**Work task:**
Filter the entries below, keeping every line that has the word "camera".

**Given information:**
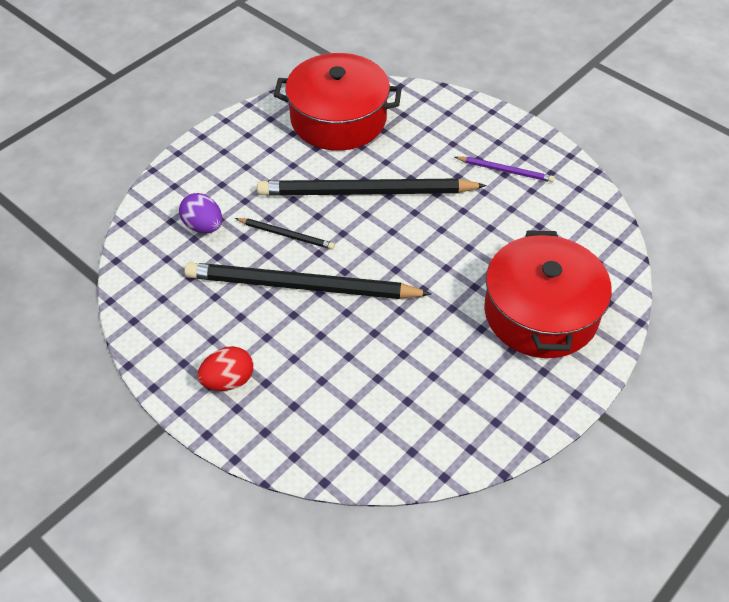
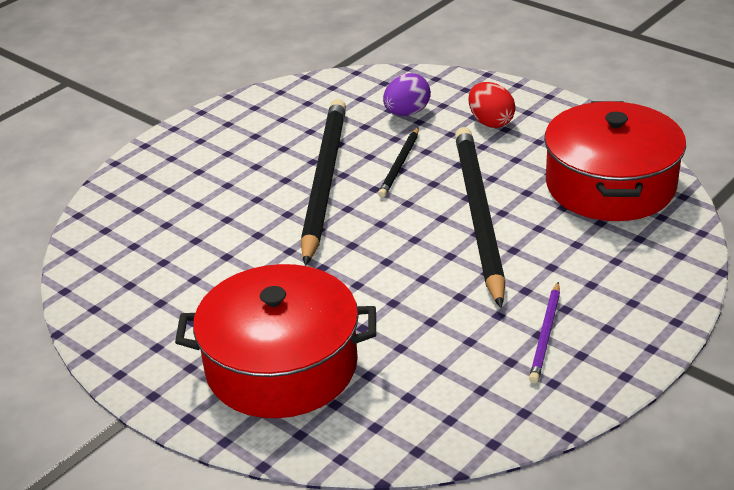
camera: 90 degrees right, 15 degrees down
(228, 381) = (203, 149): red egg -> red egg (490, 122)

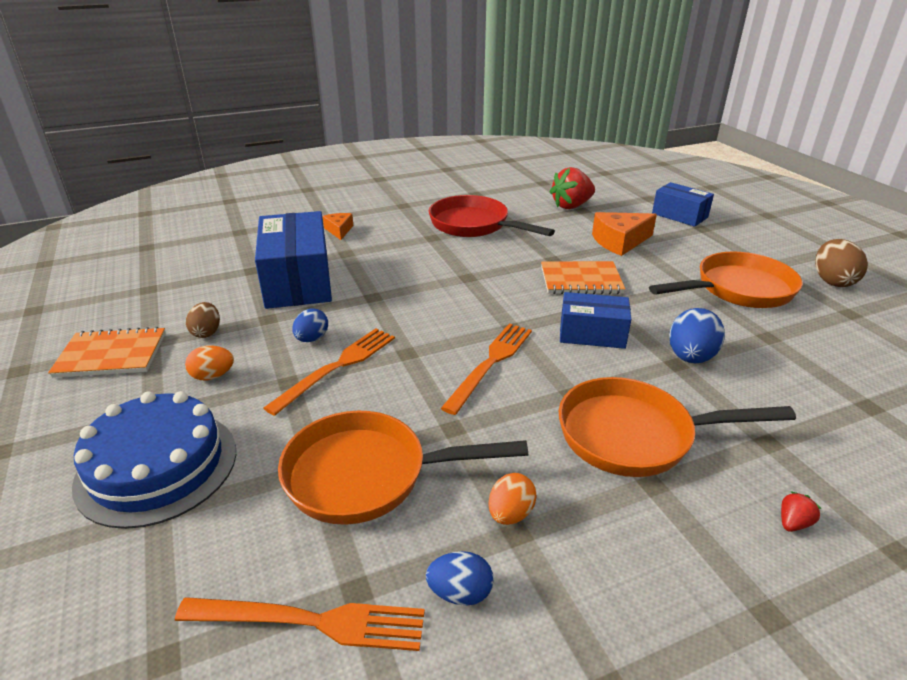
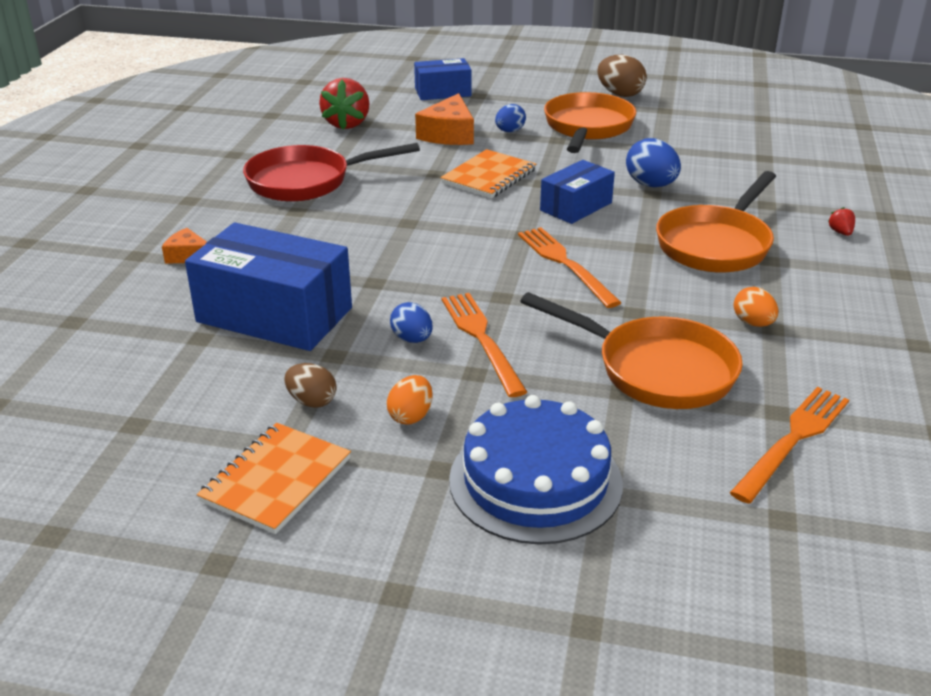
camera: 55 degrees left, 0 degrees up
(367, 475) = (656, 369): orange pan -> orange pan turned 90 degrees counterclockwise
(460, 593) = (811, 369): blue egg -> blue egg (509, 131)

**Output of the task:**
camera: 90 degrees right, 15 degrees down
camera: 55 degrees left, 0 degrees up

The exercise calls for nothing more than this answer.